··· Data provided ···

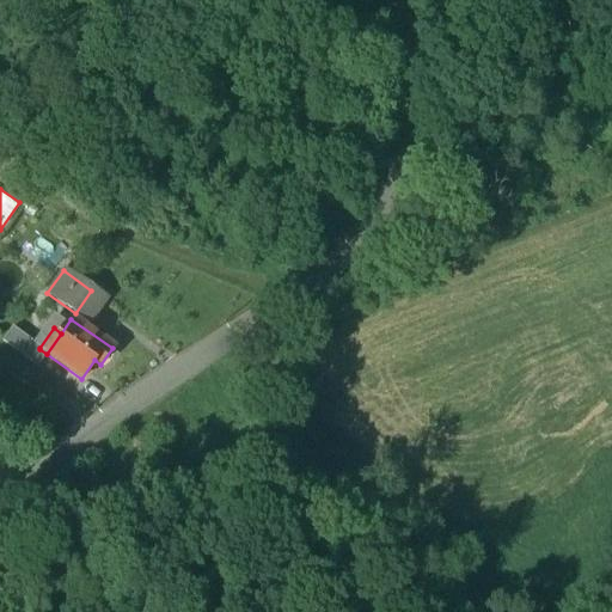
[(40,348),(26,338),(18,350),(38,365),(47,354),(40,349),(40,348)]
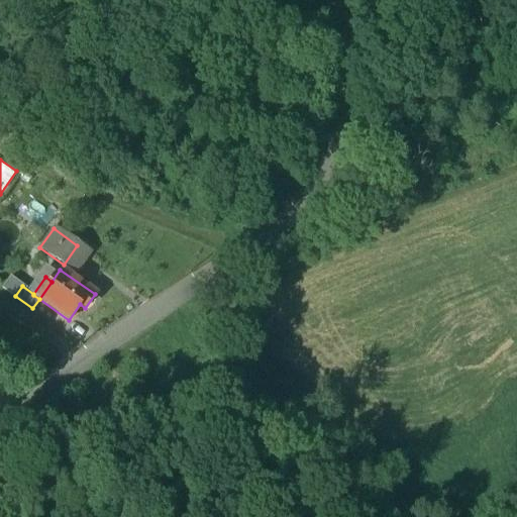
All buildings are outlined.
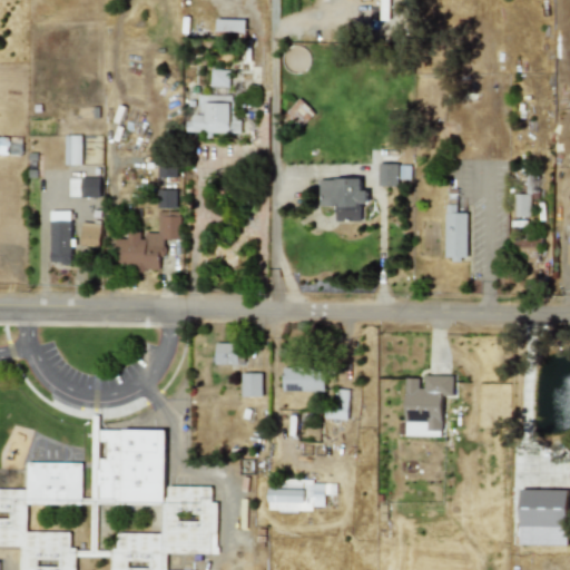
[(245,31),(245,16),(216,17),(216,32),(245,31)]
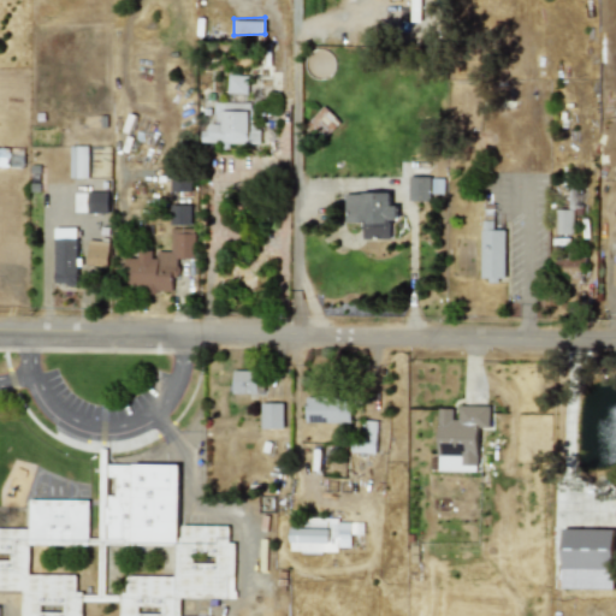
[(247,75),(226,75),(226,102),(213,102),(213,110),(215,110),(214,122),(208,122),(208,131),(200,131),(200,142),(225,142),(259,143),(259,129),(247,129),(247,75)]
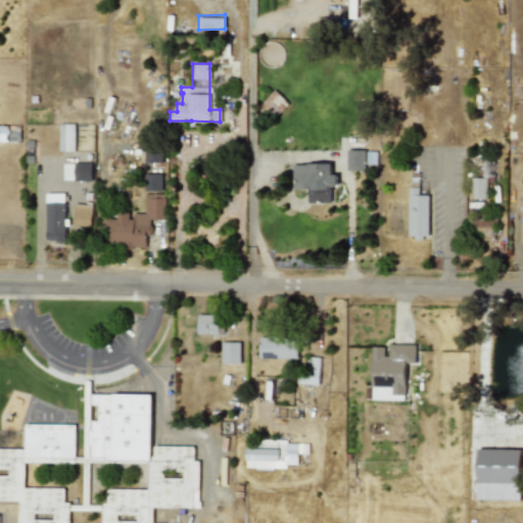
[(262,103),(276,116),(288,103),(274,90),(262,103)]
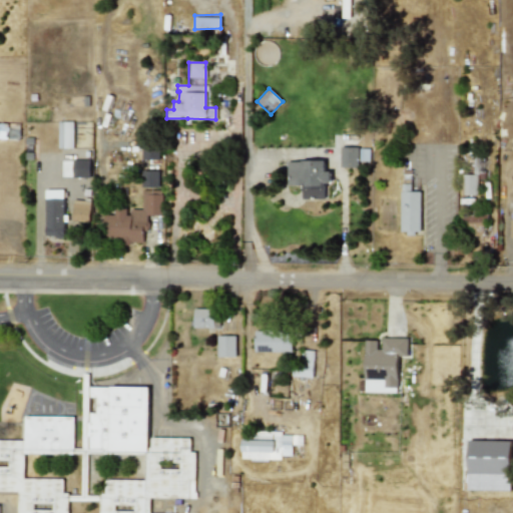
[(57,147),(72,147),(73,121),(57,120),(57,147)]
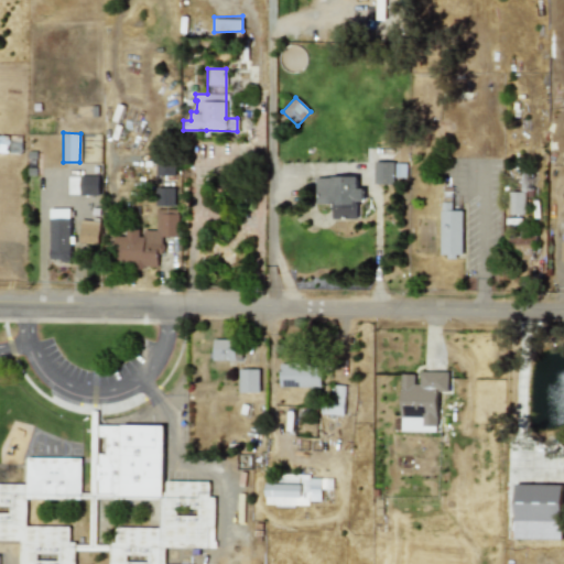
[(393,162),(373,161),(373,183),(392,184),(393,162)]
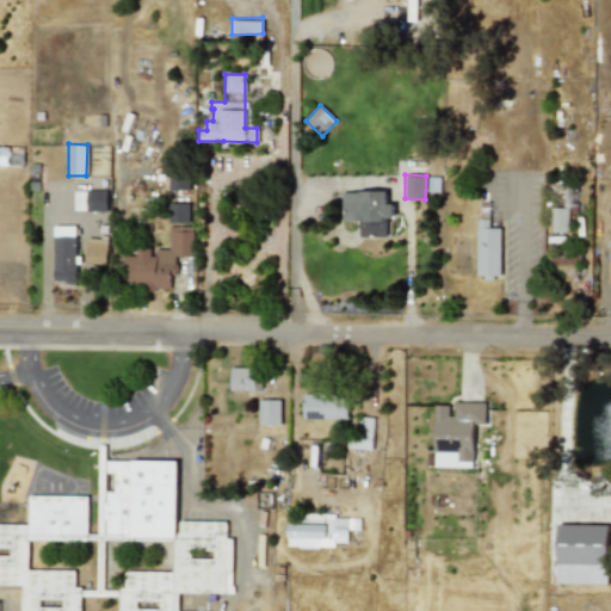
[(187,189),(187,176),(168,176),(168,189),(187,189)]
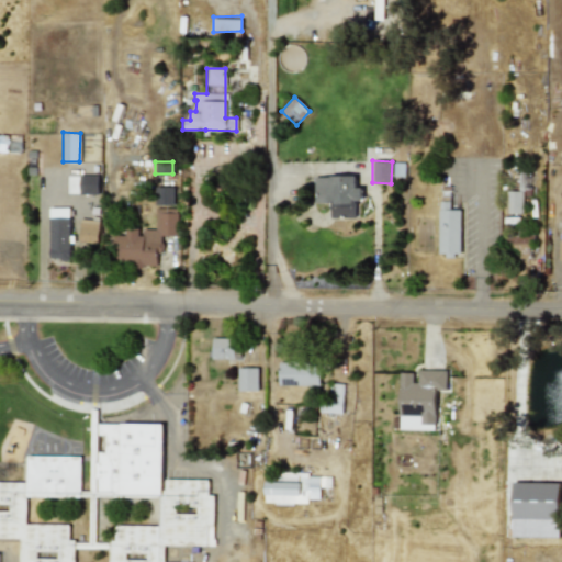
[(98,193),(98,175),(80,175),(80,193),(98,193)]
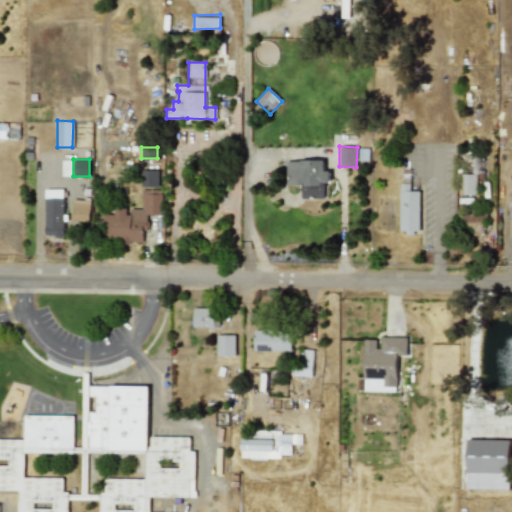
[(286,160),(286,185),(301,185),(301,198),(324,198),(323,183),(330,183),(329,170),(324,170),(324,160),(286,160)]
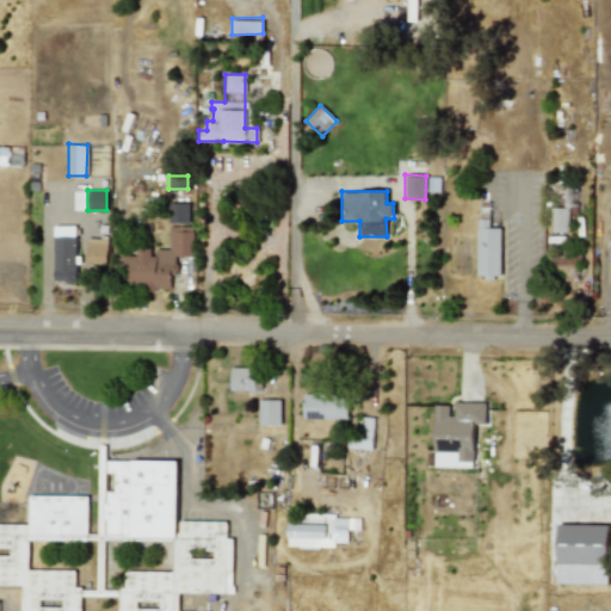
[(189,203),(170,203),(168,222),(187,222),(189,203)]
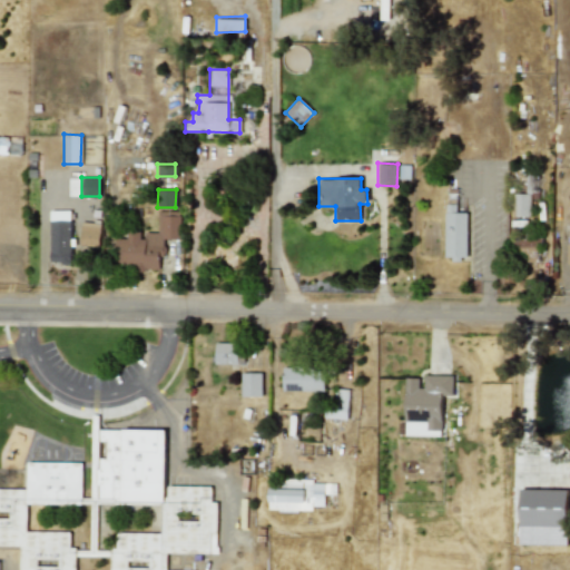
[(530,194),(514,194),(514,216),(530,216),(530,194)]
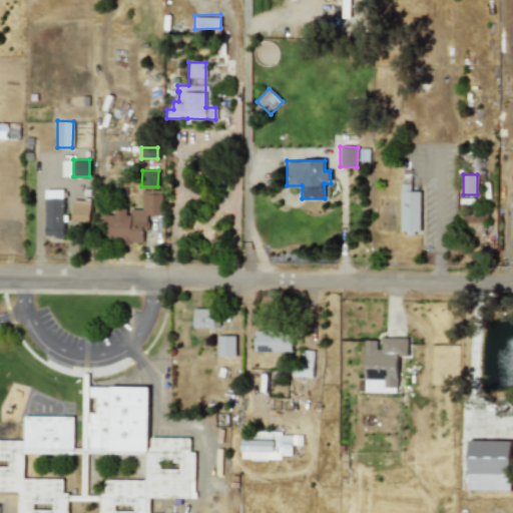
[(420,191),(410,190),(410,183),(401,183),(400,233),(420,233),(420,191)]
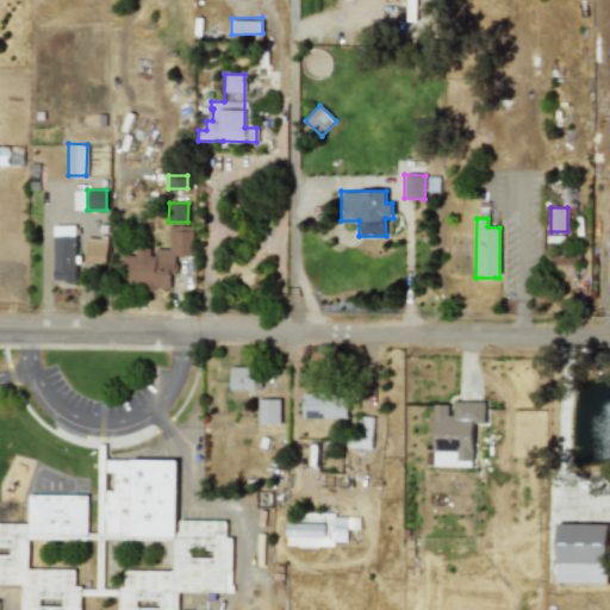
[(192,226),(168,226),(168,248),(151,248),(151,247),(136,247),(136,254),(124,254),(124,286),(172,286),(172,255),(192,255),(192,226)]
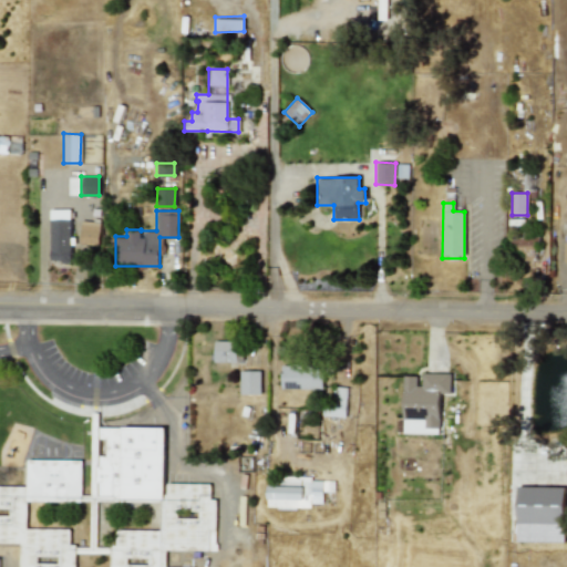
[(70,219),(49,219),(50,261),(71,261),(70,219)]
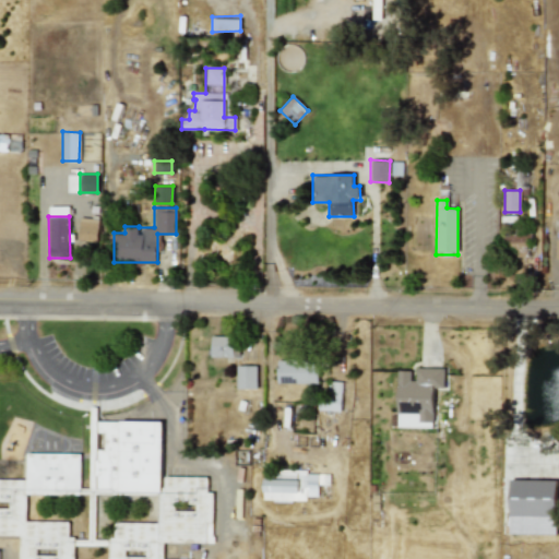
[(78,240),(96,241),(97,218),(79,217),(78,240)]
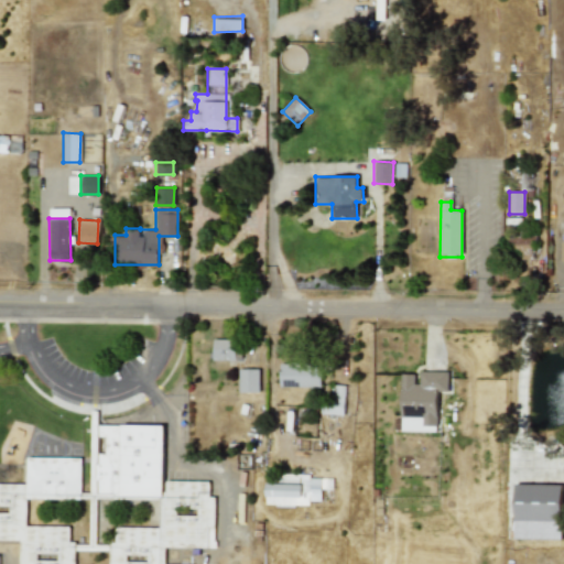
[(512,237),(512,249),(535,248),(534,236),(512,237)]
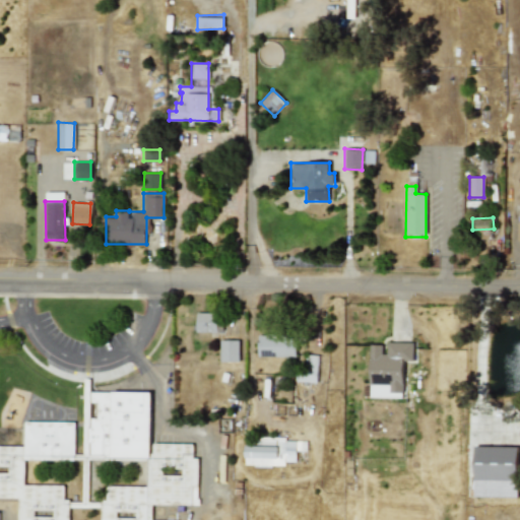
[(218,313),(197,312),(196,331),(218,332),(218,322),(217,322),(218,313)]
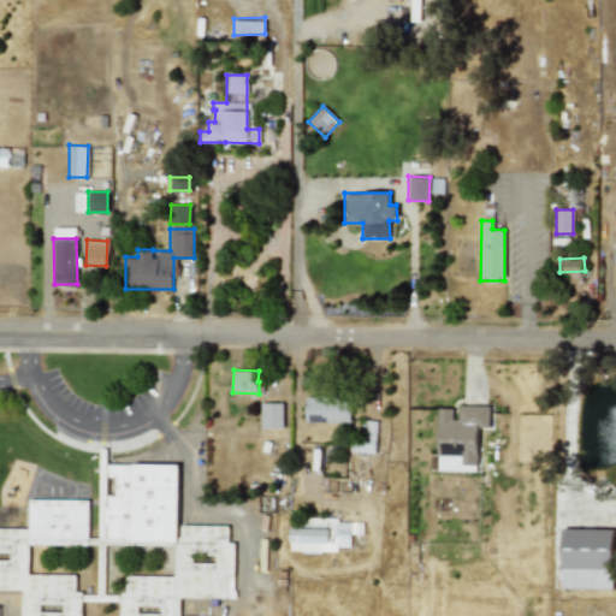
[(306,422),(350,421),(350,397),(306,397),(306,422)]
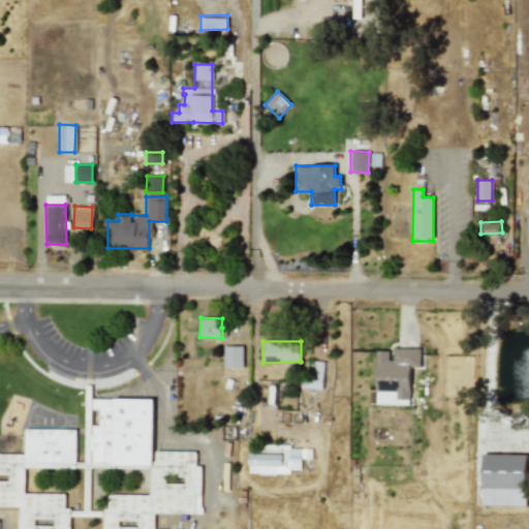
[(243,367),(243,345),(224,345),(224,367),(243,367)]
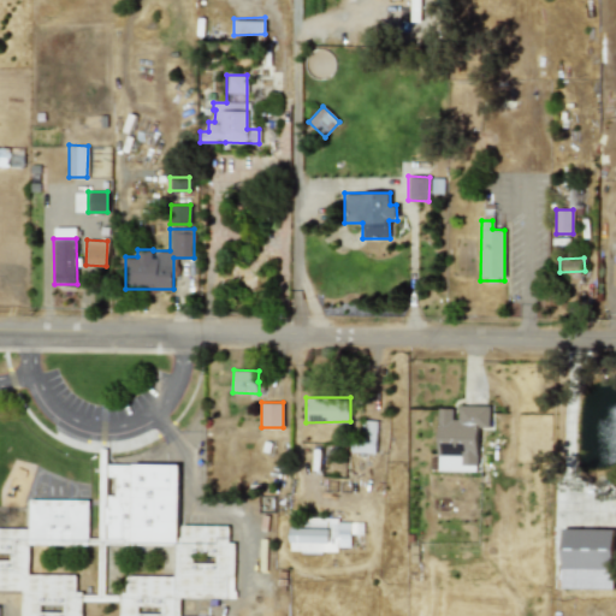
[(437,455),(461,455),(461,465),(477,465),(478,427),(489,427),(489,406),(458,406),(457,419),(451,419),(451,408),(438,408),(437,455)]
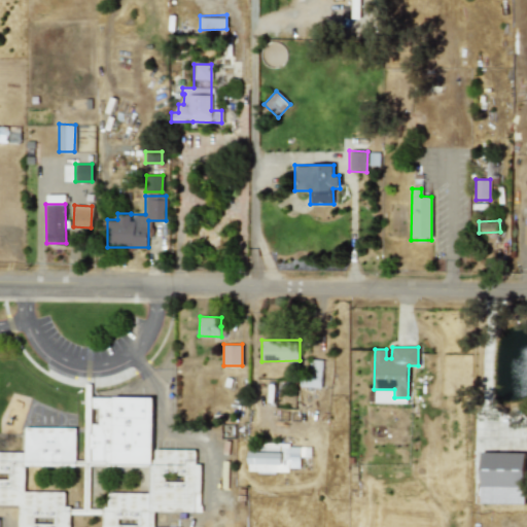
[(83,465),(149,465),(149,492),(107,492),(107,506),(102,506),(102,526),(153,526),(153,512),(200,512),(201,463),(195,463),(195,450),(151,449),(152,397),(84,396),(83,465)]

···

- **Your instructions**: The data must be printed exactly, image-free.

- **Response to this task**:
[(40,348),(26,338),(18,350),(38,365),(47,354),(40,349),(40,348)]
All buildings are outlined.
[(245,31),(245,16),(216,17),(216,32),(245,31)]
[(247,75),(226,75),(226,102),(213,102),(213,110),(215,110),(214,122),(208,122),(208,131),(200,131),(200,142),(225,142),(259,143),(259,129),(247,129),(247,75)]
[(262,103),(276,116),(288,103),(274,90),(262,103)]
[(57,147),(72,147),(73,121),(57,120),(57,147)]
[(393,162),(373,161),(373,183),(392,184),(393,162)]
[(187,189),(187,176),(168,176),(168,189),(187,189)]
[(98,193),(98,175),(80,175),(80,193),(98,193)]
[(286,160),(286,185),(301,185),(301,198),(324,198),(323,183),(330,183),(329,170),(324,170),(324,160),(286,160)]
[(189,203),(170,203),(168,222),(187,222),(189,203)]
[(530,194),(514,194),(514,216),(530,216),(530,194)]
[(420,191),(410,190),(410,183),(401,183),(400,233),(420,233),(420,191)]
[(192,226),(168,226),(168,248),(151,248),(151,247),(136,247),(136,254),(124,254),(124,286),(172,286),(172,255),(192,255),(192,226)]
[(70,219),(49,219),(50,261),(71,261),(70,219)]
[(78,240),(96,241),(97,218),(79,217),(78,240)]
[(512,237),(512,249),(535,248),(534,236),(512,237)]
[(218,313),(197,312),(196,331),(218,332),(218,322),(217,322),(218,313)]
[(306,422),(350,421),(350,397),(306,397),(306,422)]
[(243,367),(243,345),(224,345),(224,367),(243,367)]
[(437,455),(461,455),(461,465),(477,465),(478,427),(489,427),(489,406),(458,406),(457,419),(451,419),(451,408),(438,408),(437,455)]
[(83,465),(149,465),(149,492),(107,492),(107,506),(102,506),(102,526),(153,526),(153,512),(200,512),(201,463),(195,463),(195,450),(151,449),(152,397),(84,396),(83,465)]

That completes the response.